Problem description - Among the entries below, take the line with "delete | AquaScissors" and the line with "move | RoyalPurpleDominoPiece", and output them and every line between them exactly, with nothing else.

Exercise input -
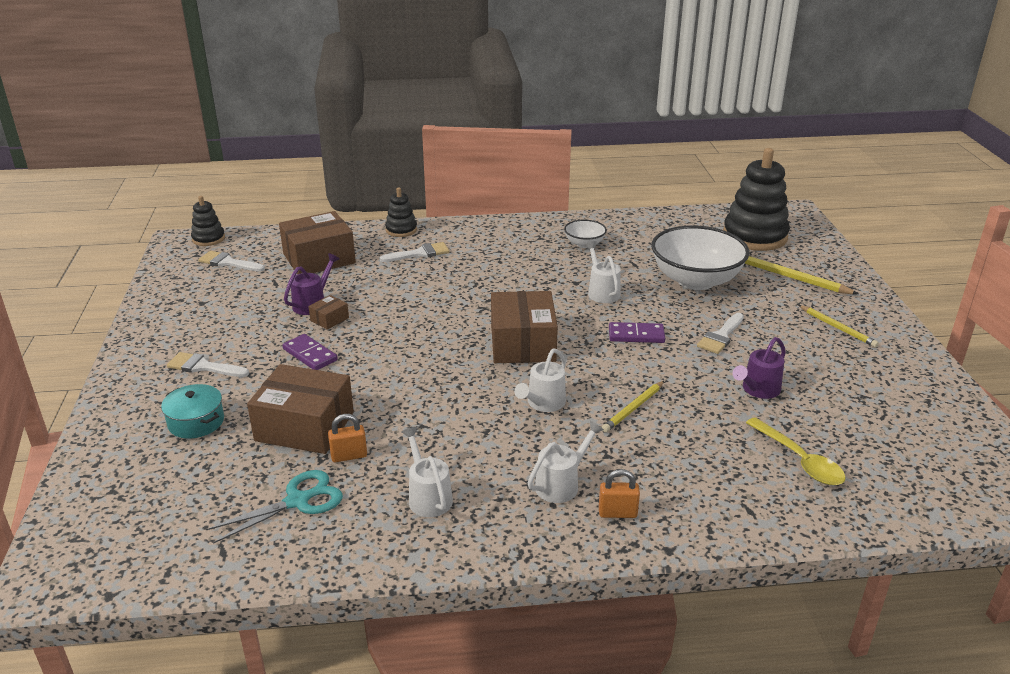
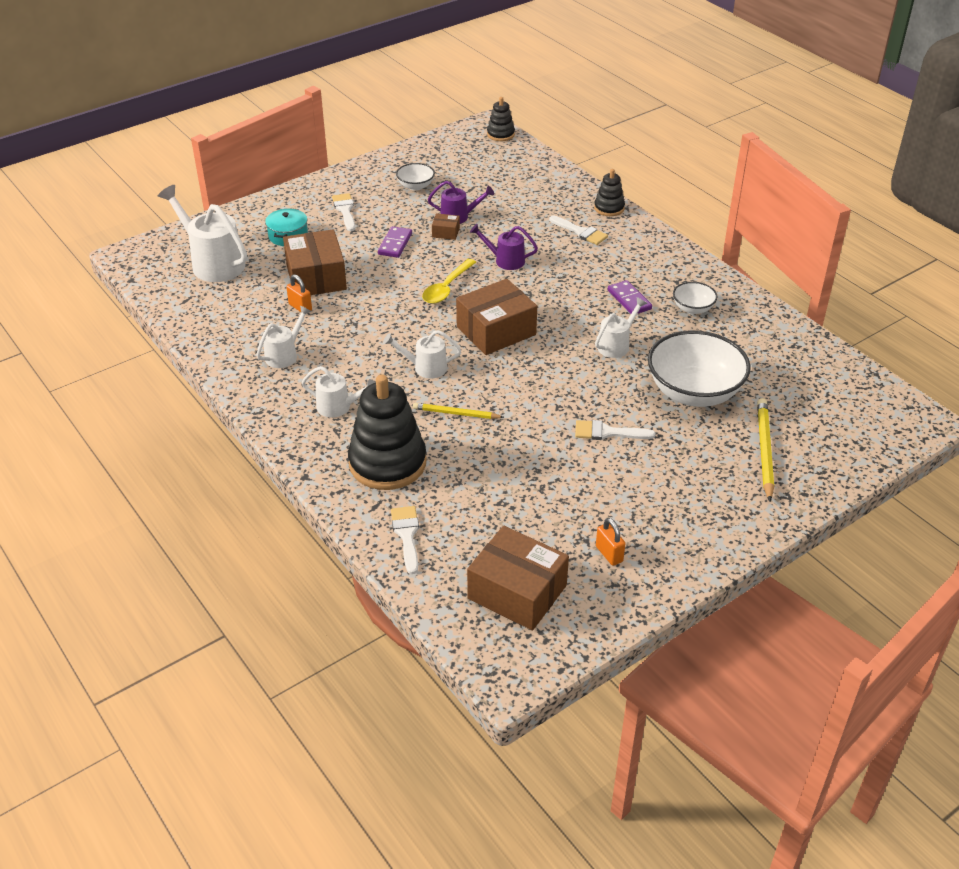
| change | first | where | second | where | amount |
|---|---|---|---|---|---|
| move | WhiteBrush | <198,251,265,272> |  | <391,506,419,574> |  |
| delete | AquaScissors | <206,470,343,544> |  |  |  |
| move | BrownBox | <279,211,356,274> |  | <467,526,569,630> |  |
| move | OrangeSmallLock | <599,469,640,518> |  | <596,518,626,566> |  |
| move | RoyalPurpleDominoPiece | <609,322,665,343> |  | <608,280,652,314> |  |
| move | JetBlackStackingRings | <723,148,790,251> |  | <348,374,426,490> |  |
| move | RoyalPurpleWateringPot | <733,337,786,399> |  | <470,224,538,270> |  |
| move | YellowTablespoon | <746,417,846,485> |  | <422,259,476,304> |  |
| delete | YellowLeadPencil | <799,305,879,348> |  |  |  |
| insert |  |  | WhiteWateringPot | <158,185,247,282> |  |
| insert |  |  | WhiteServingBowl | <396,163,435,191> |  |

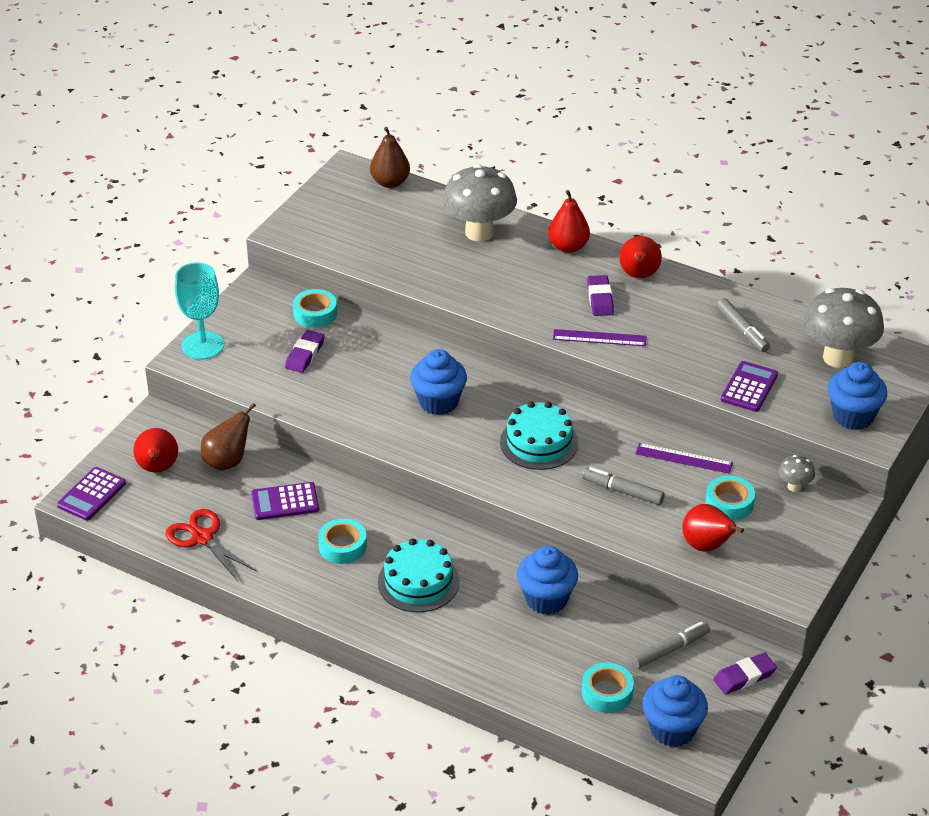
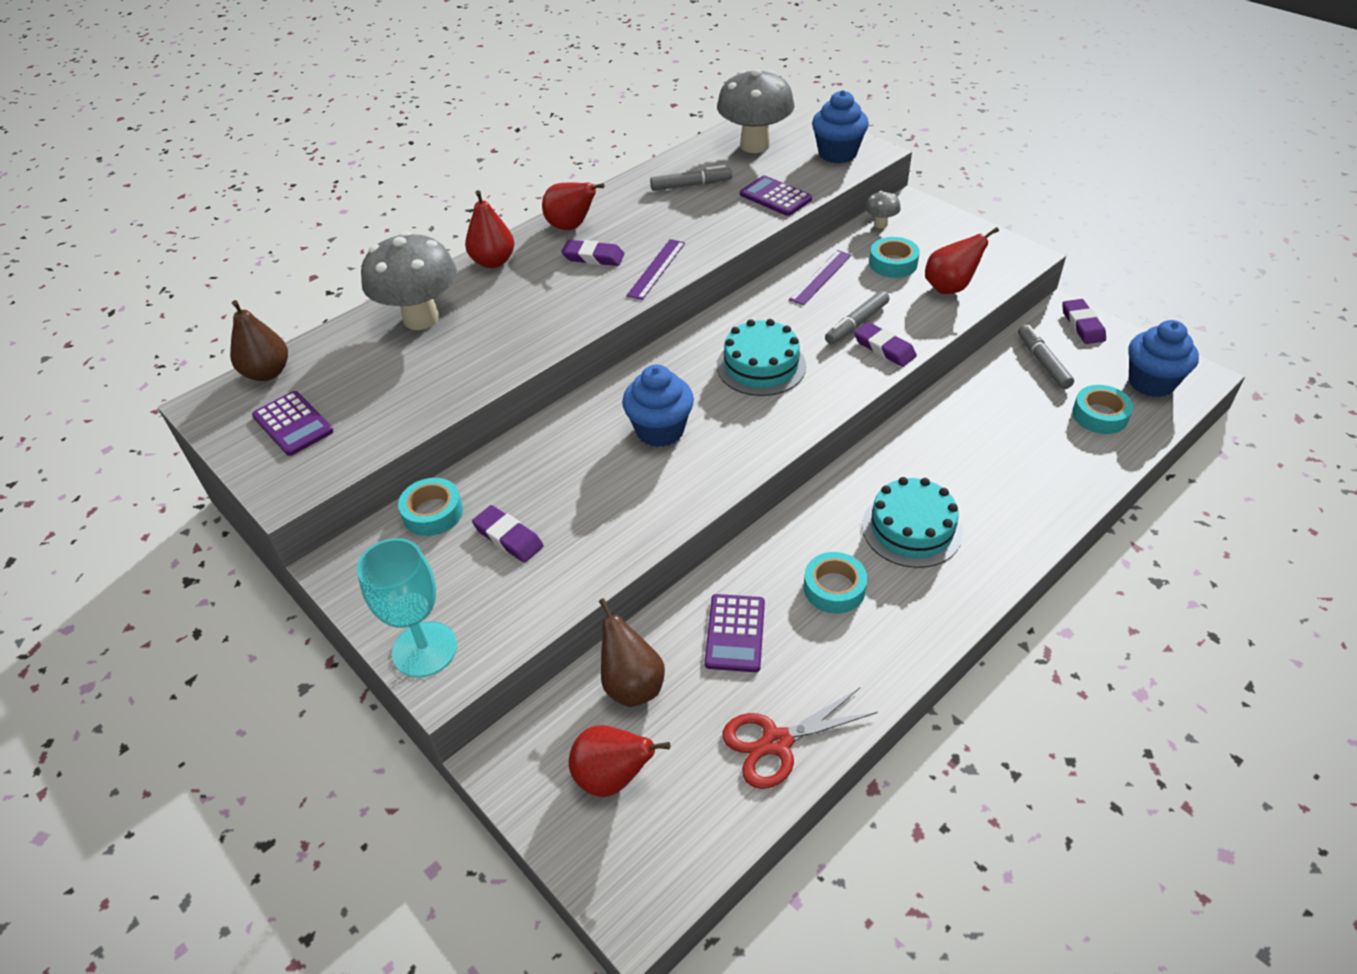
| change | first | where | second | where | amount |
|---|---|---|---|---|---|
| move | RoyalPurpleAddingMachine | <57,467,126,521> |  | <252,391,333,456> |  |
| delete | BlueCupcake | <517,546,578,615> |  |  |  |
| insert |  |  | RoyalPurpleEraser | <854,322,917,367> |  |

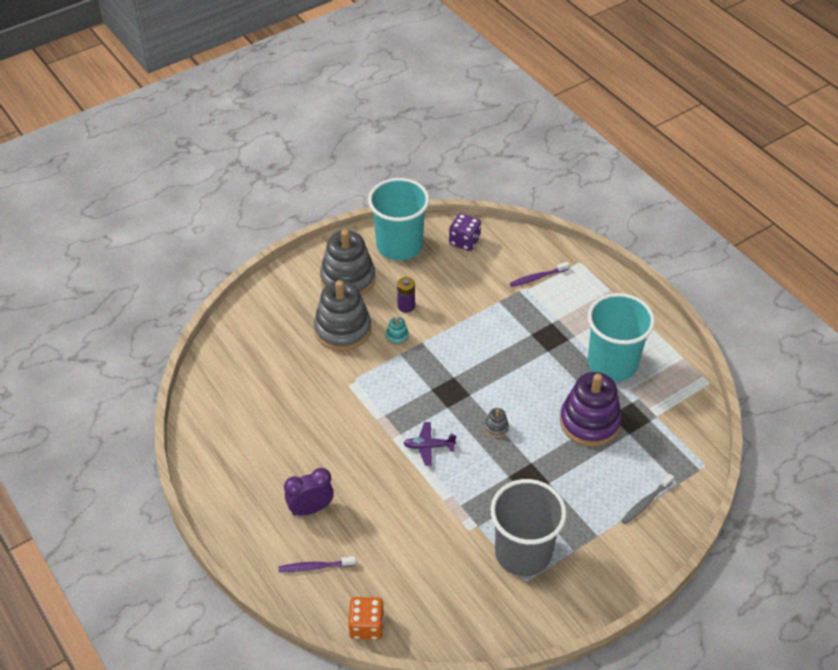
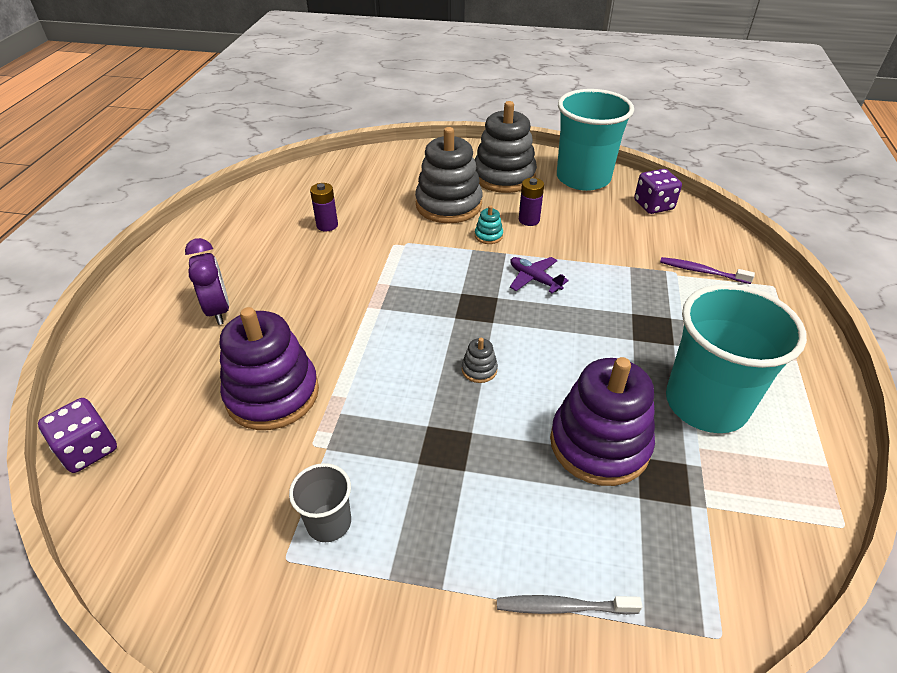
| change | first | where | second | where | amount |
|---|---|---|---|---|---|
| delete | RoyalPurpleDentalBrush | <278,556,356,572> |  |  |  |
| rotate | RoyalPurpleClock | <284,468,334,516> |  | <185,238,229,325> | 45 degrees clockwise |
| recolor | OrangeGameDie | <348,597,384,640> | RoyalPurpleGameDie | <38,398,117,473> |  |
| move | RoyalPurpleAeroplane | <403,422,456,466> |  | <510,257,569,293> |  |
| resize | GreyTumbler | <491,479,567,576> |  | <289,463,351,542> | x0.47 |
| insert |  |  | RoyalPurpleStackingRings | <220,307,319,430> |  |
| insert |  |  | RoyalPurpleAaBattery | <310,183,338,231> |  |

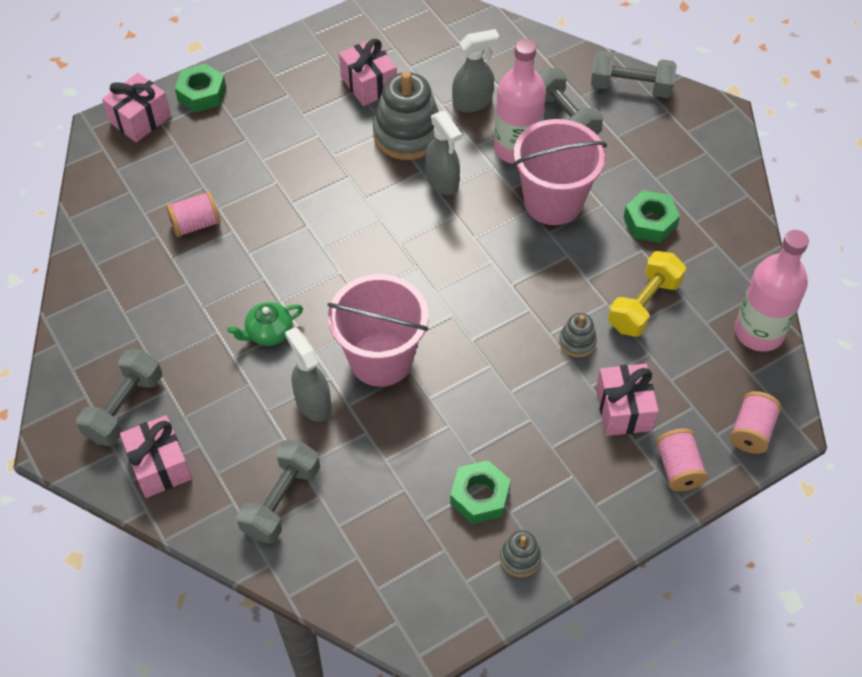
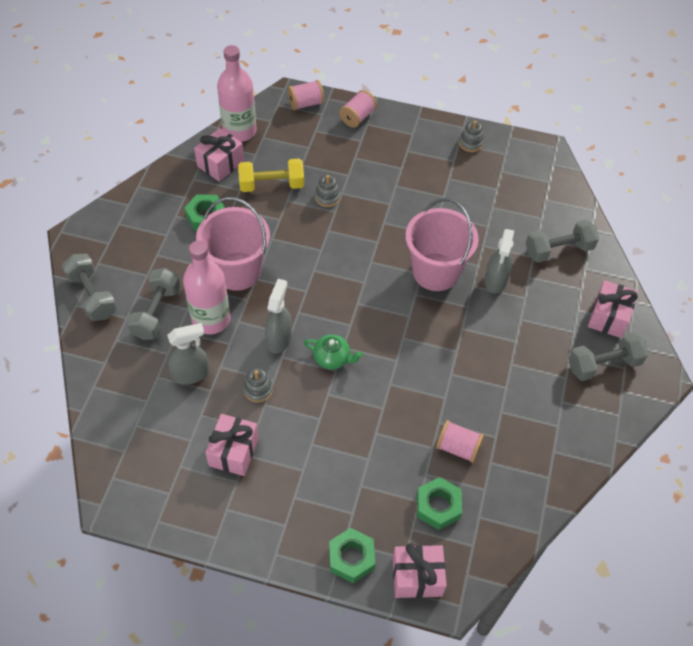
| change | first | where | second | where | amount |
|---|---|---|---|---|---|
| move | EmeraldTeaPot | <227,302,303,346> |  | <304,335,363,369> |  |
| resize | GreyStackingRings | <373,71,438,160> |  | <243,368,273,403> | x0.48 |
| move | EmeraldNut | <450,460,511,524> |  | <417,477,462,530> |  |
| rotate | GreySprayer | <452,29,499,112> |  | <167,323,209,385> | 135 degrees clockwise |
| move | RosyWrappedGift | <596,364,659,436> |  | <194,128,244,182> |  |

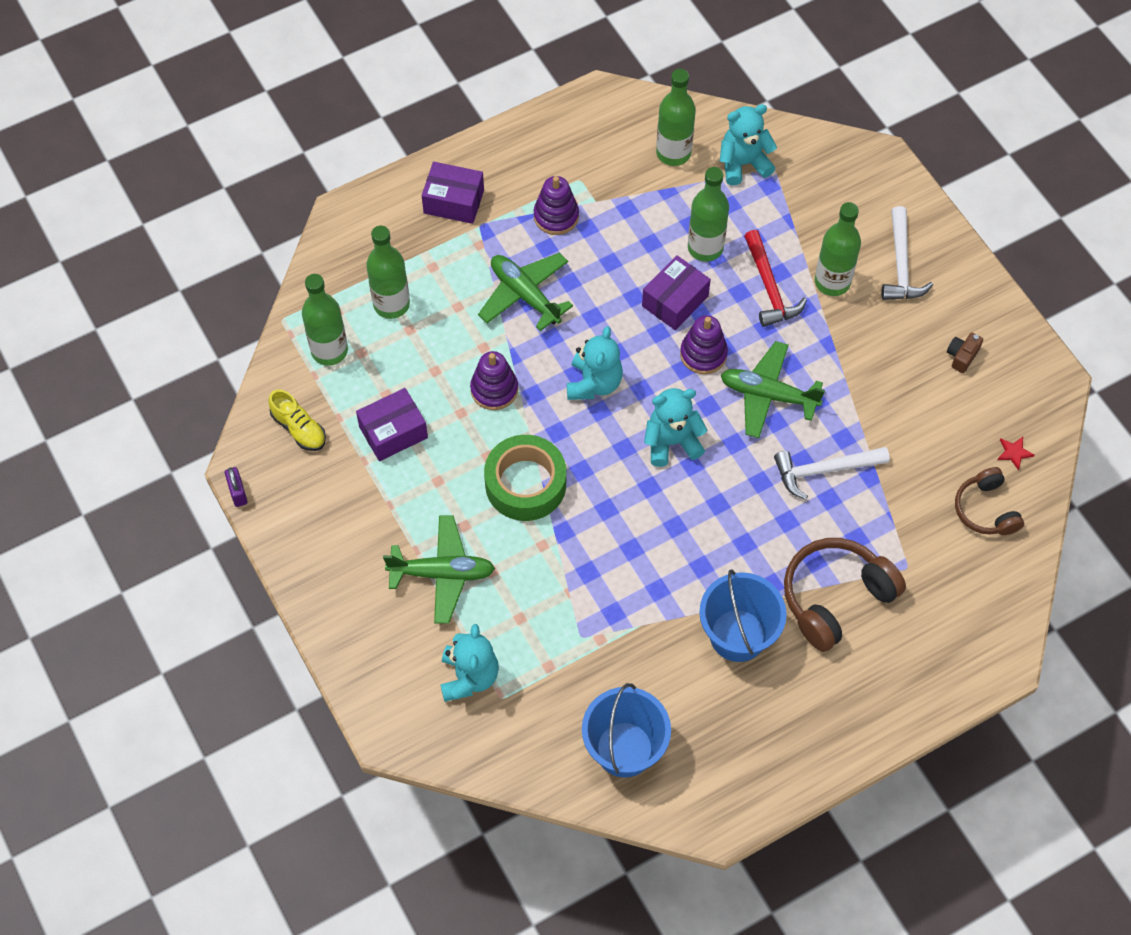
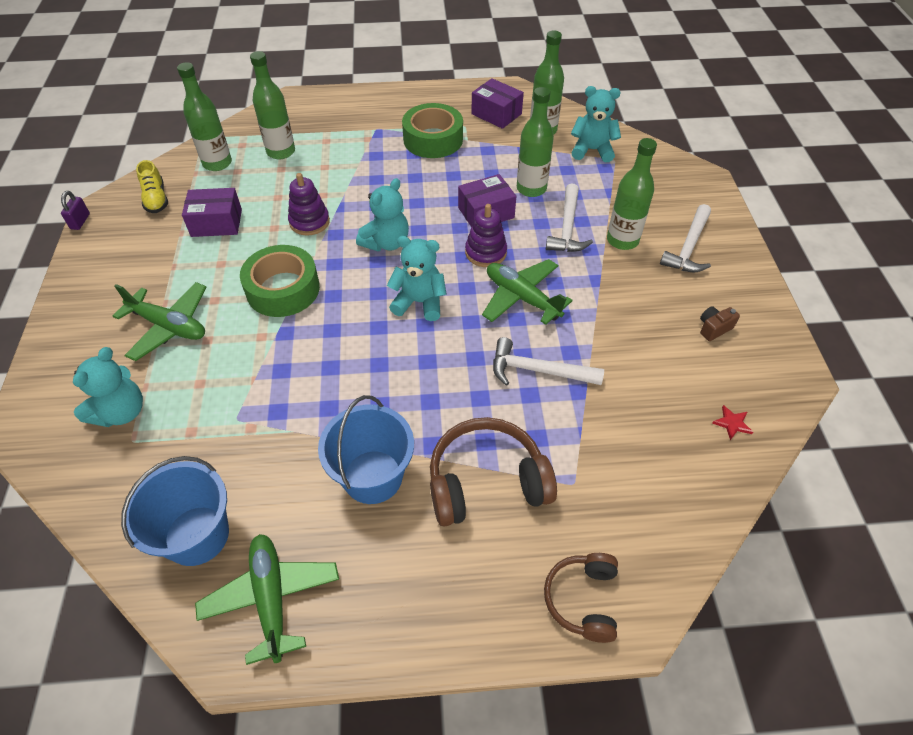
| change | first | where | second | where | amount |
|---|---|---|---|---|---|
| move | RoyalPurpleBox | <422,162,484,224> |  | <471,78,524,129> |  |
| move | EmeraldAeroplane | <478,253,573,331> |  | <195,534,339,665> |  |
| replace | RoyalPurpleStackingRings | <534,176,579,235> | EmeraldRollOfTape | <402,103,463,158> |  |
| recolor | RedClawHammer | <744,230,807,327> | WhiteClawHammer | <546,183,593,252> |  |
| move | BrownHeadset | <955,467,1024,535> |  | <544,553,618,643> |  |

Exercise response -
| delete | AquaScissors | <206,470,343,544> |  |  |  |
| move | BrownBox | <279,211,356,274> |  | <467,526,569,630> |  |
| move | OrangeSmallLock | <599,469,640,518> |  | <596,518,626,566> |  |
| move | RoyalPurpleDominoPiece | <609,322,665,343> |  | <608,280,652,314> |  |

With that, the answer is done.